* To do
Among the records below, find the lines that hold the word "orange" and report how many there are, with no other words.

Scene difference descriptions
◆ ◆ ◆ ◆ ◆

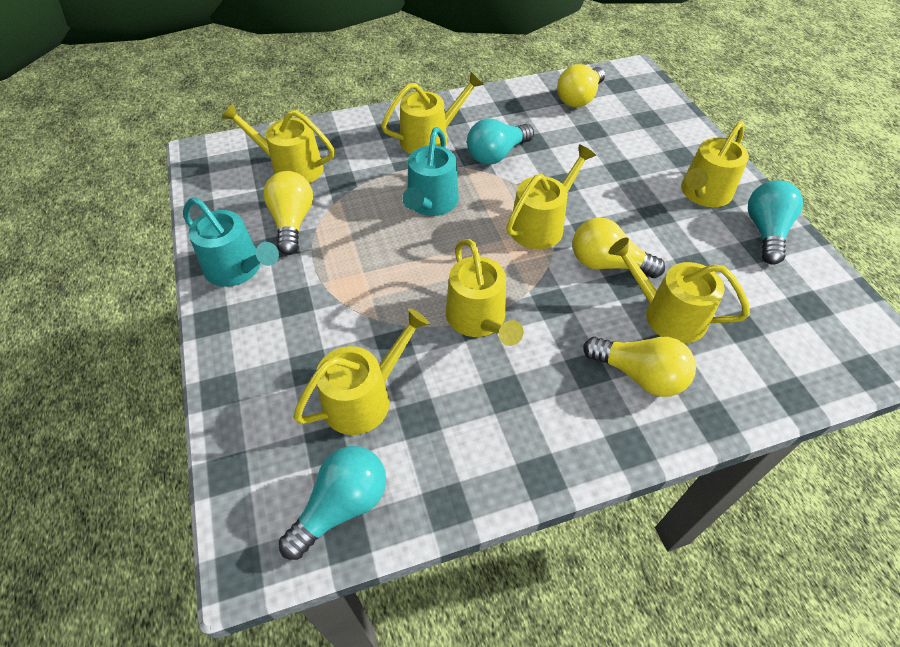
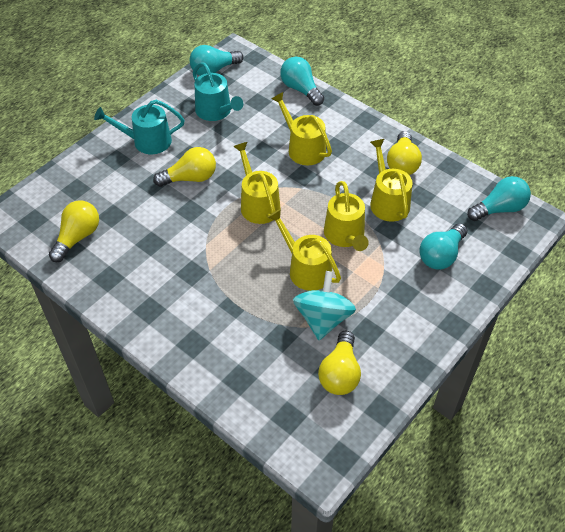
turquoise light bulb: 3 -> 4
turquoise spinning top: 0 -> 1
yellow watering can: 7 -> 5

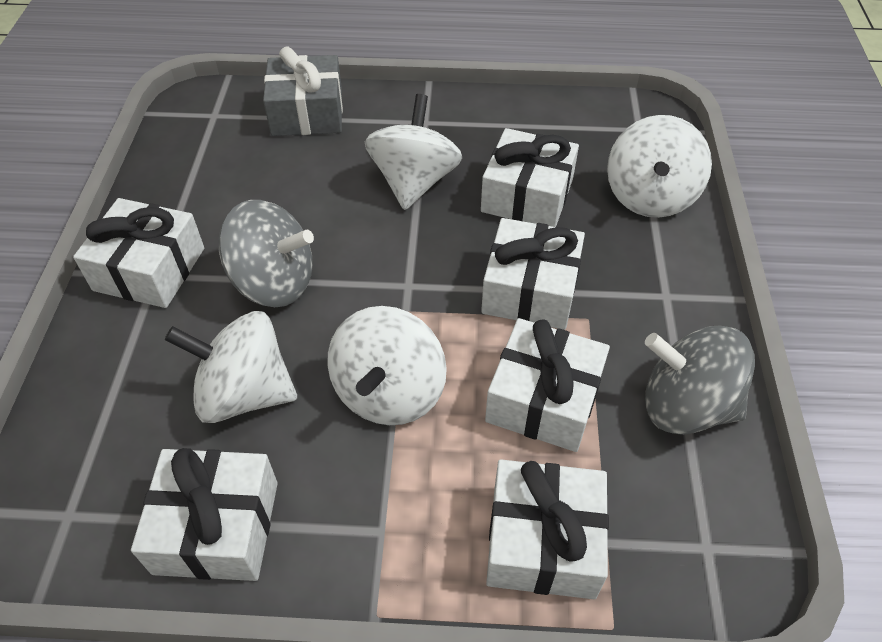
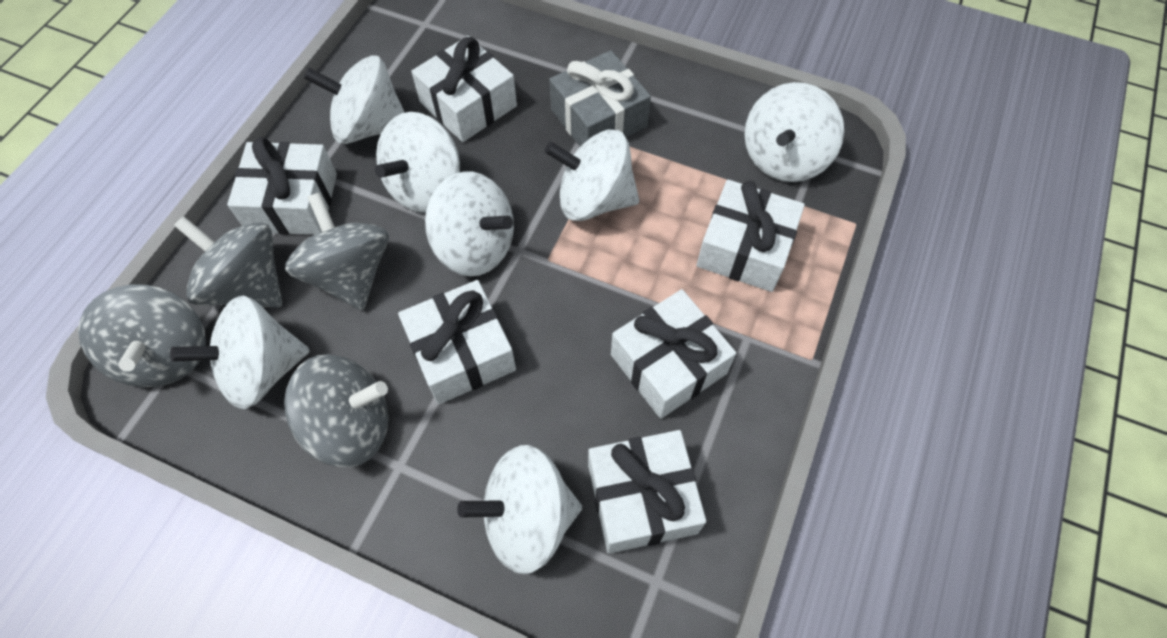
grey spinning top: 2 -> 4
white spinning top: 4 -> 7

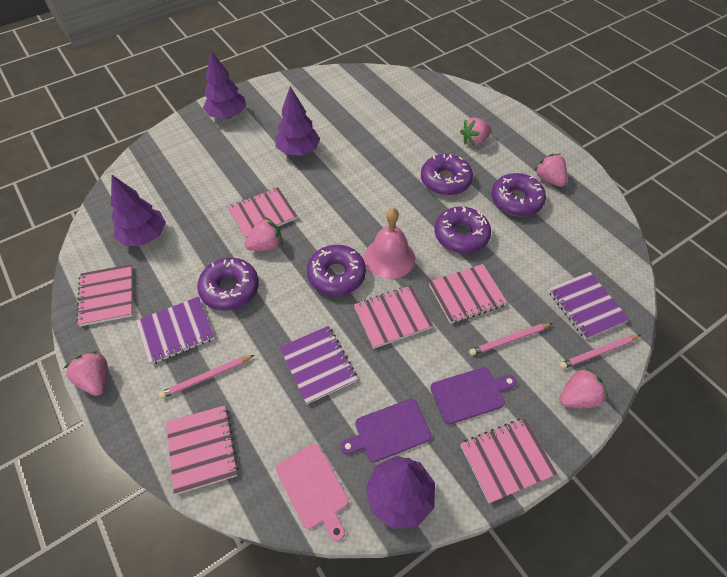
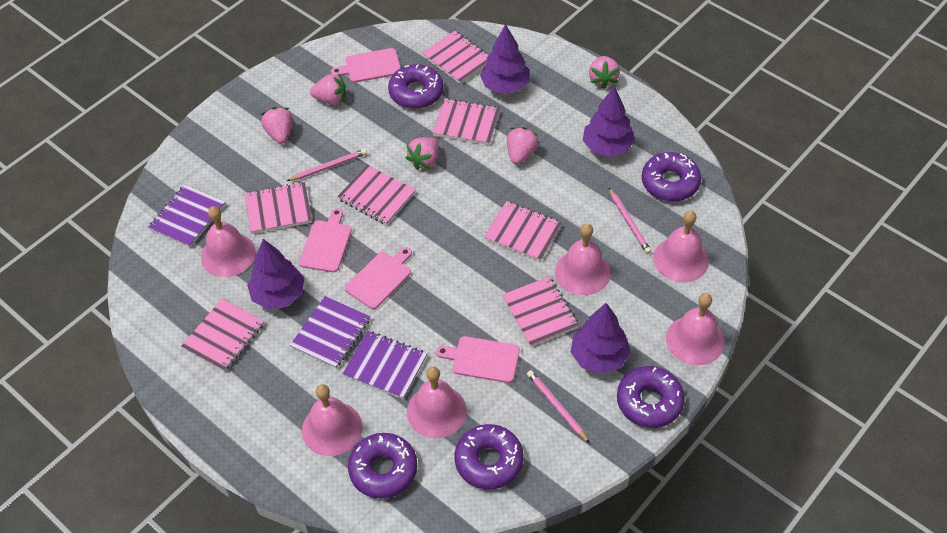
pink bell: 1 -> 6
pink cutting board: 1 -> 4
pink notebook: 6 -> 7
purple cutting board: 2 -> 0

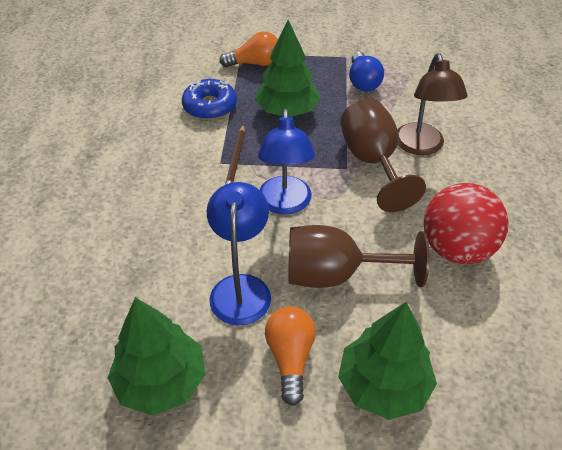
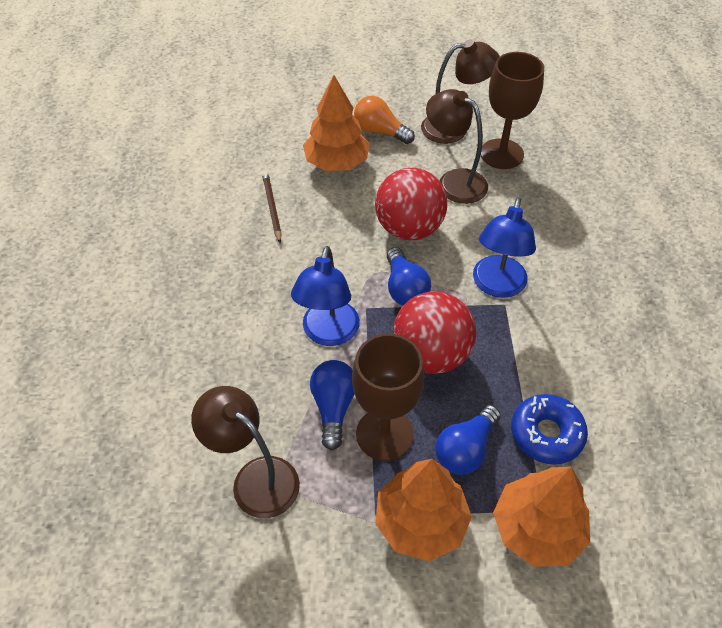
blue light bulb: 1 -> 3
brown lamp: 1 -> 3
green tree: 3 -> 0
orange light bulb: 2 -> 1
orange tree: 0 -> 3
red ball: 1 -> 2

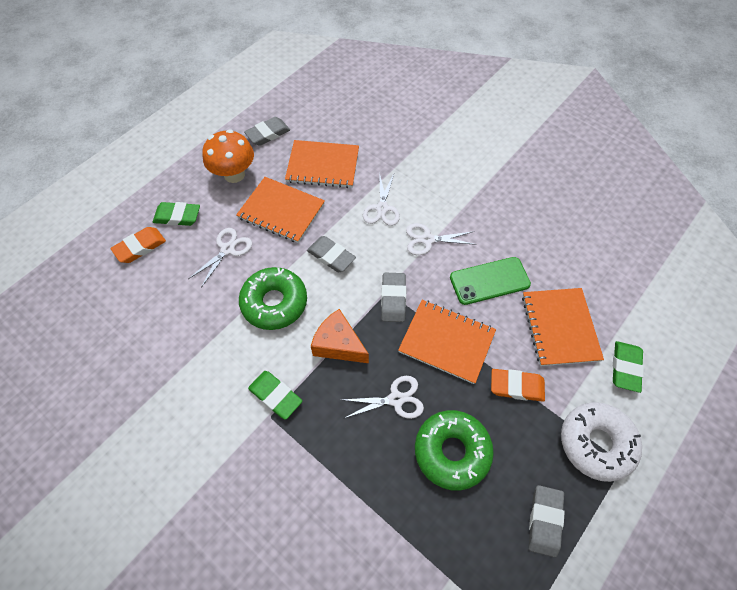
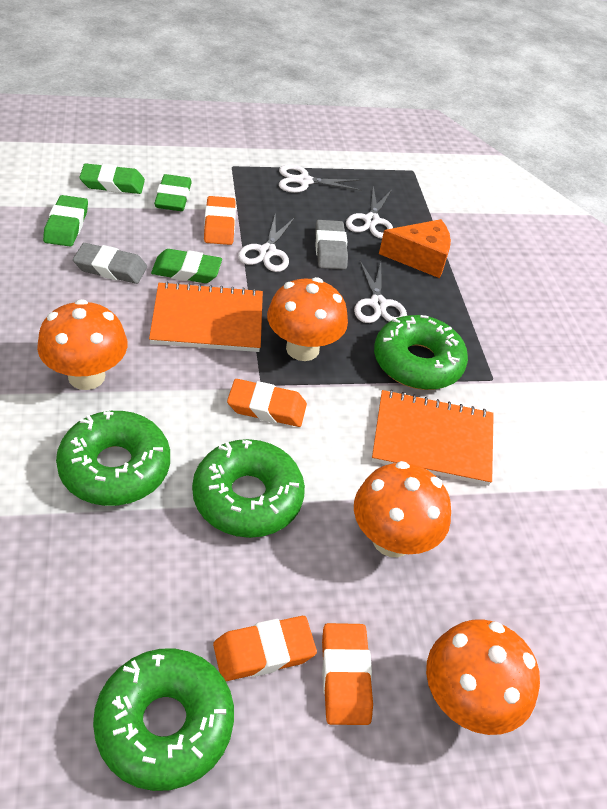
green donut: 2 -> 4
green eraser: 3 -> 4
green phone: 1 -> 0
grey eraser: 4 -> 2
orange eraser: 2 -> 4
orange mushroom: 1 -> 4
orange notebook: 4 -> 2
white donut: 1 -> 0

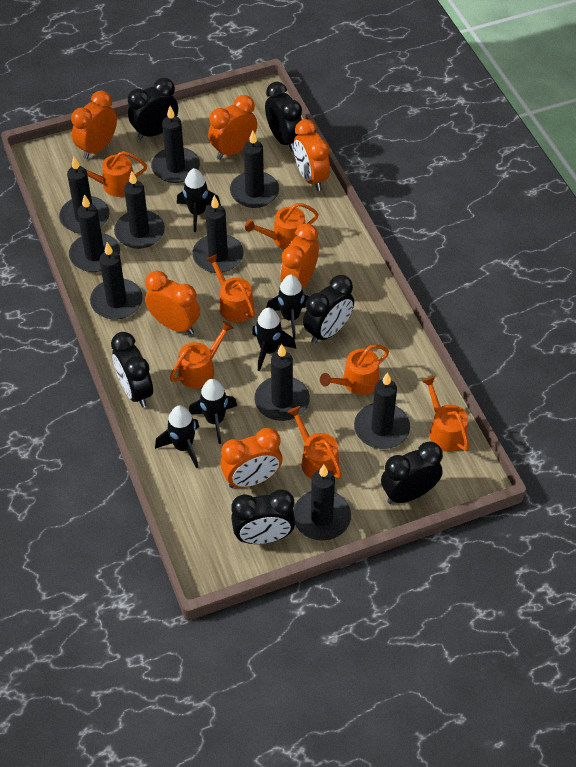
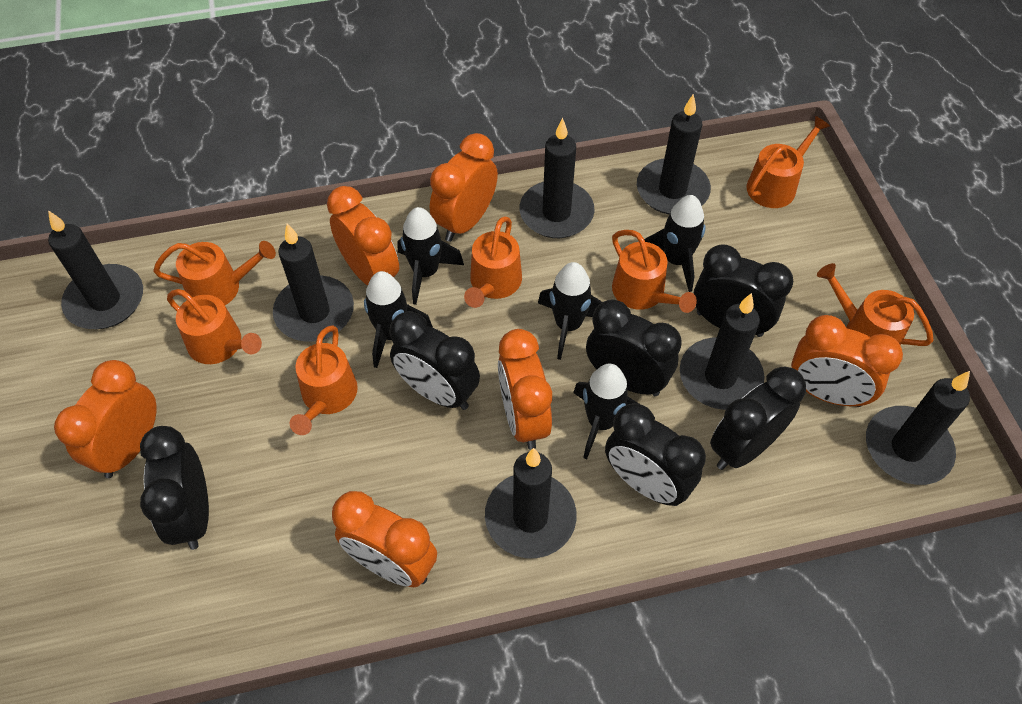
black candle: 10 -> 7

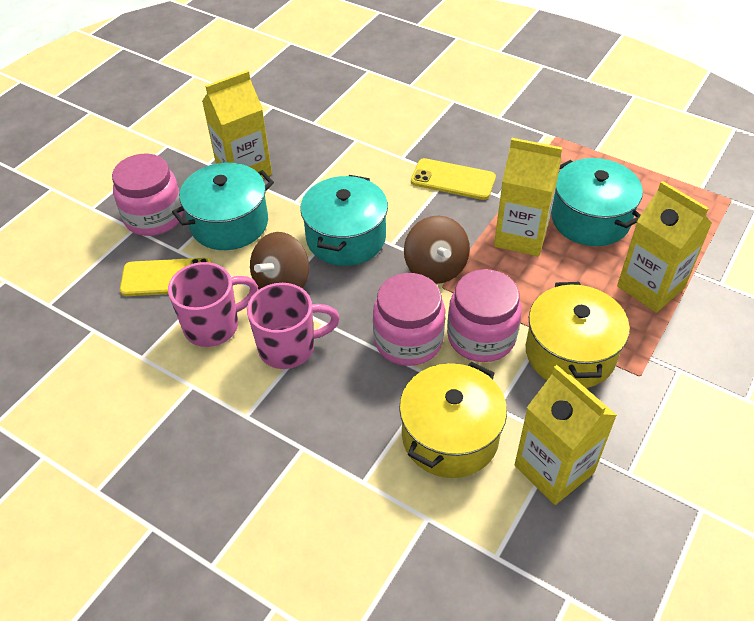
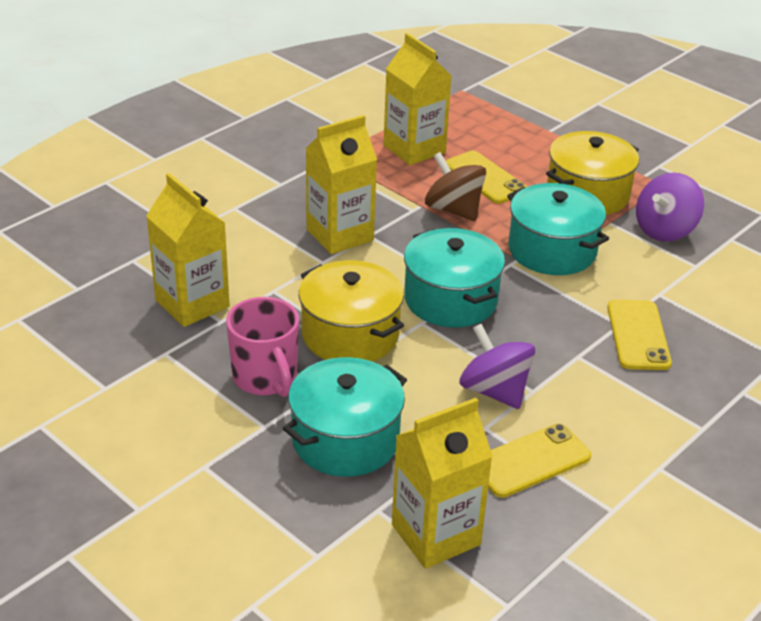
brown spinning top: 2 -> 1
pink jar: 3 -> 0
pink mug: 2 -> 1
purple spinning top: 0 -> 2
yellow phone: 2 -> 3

◆ ◆ ◆ ◆ ◆

* Task solution
5